## HOW TO COMPLETE THIS TASK
When the line with "orange brick A5:B6" appears below, start repeating lines exactly, and keep going through the line with "none -> black brick D3:D4 level 1"; add nothing outside that span.

## RECORD SET
*** Begin section ***
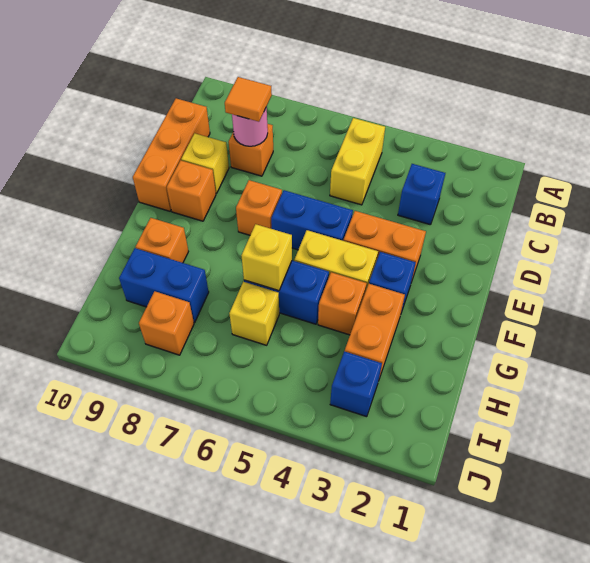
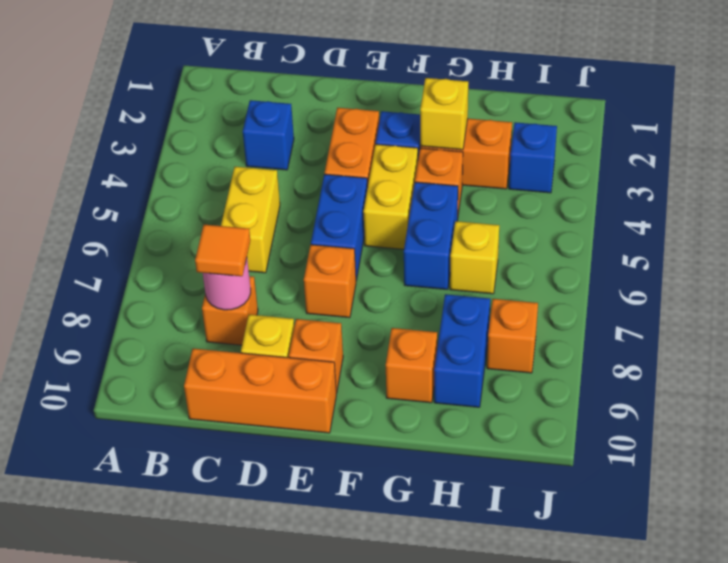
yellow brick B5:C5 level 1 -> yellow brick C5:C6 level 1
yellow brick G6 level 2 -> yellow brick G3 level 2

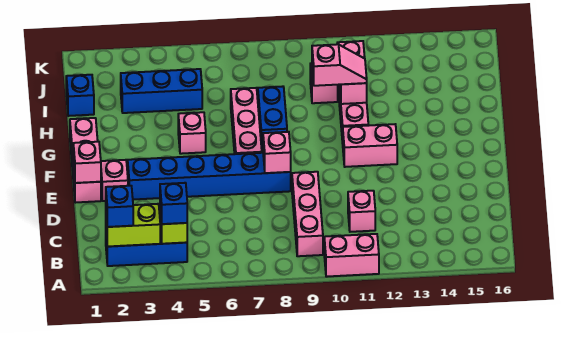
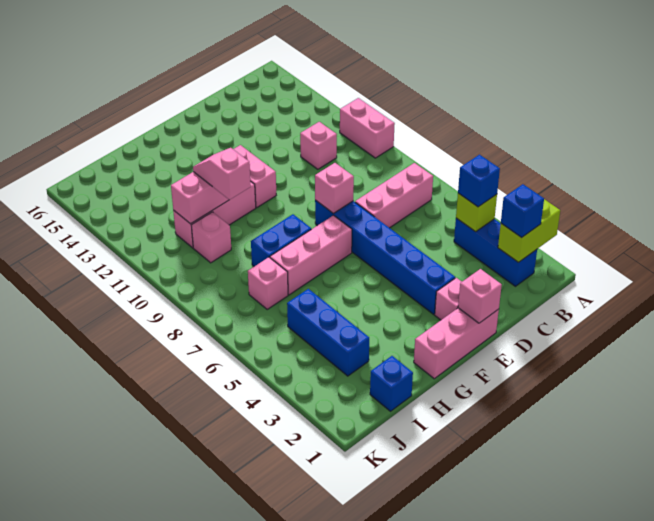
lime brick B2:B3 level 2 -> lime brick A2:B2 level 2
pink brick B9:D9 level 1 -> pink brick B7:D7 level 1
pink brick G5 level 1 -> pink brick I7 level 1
*** End section ***
*** Begin section ***
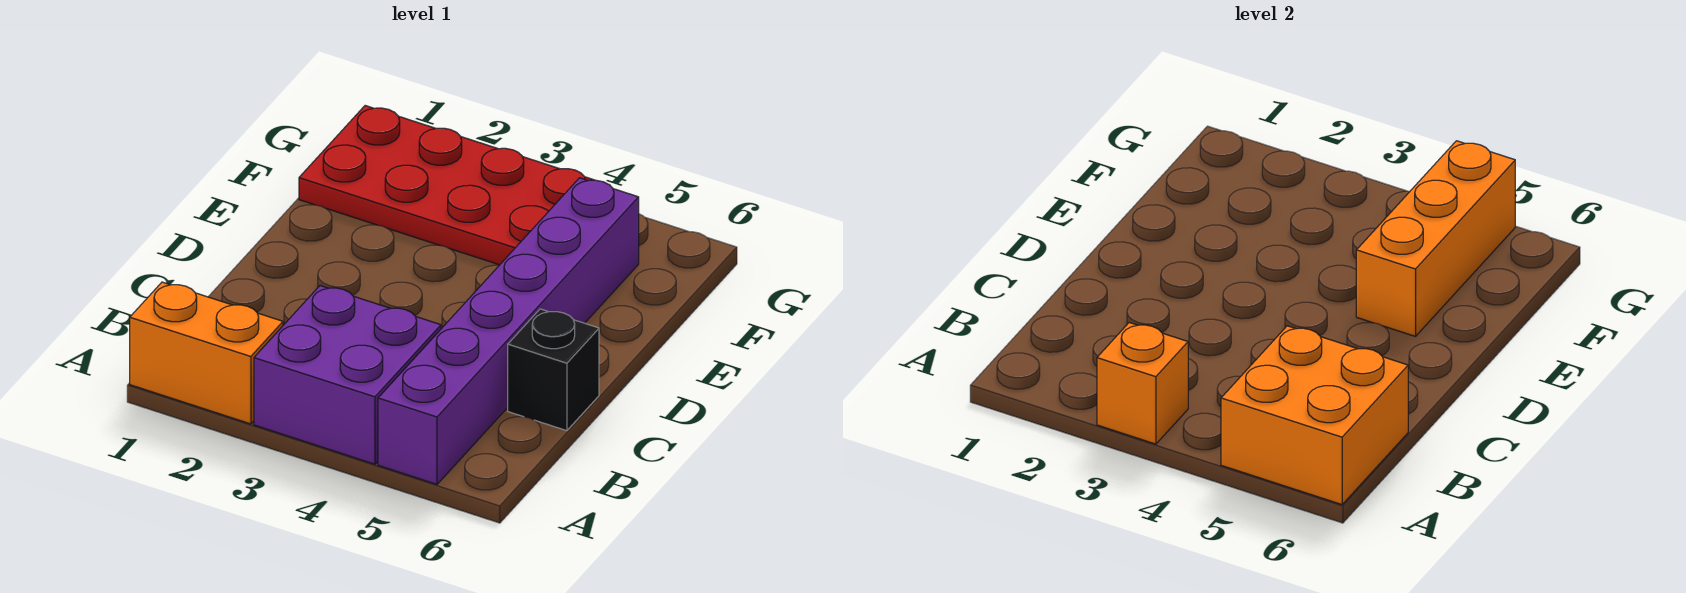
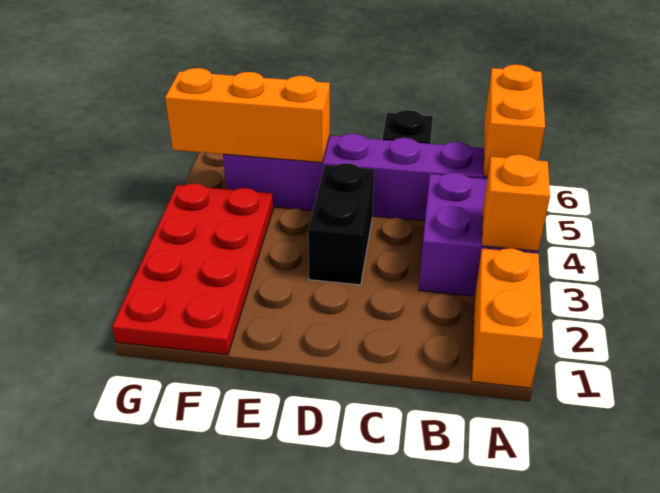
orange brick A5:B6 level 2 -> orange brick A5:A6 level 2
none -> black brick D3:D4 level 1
*** End section ***
*** Begin section ***
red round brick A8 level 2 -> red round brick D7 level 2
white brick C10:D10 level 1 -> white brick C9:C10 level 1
*** End section ***
## WRITTEN SOLUTION
orange brick A5:B6 level 2 -> orange brick A5:A6 level 2
none -> black brick D3:D4 level 1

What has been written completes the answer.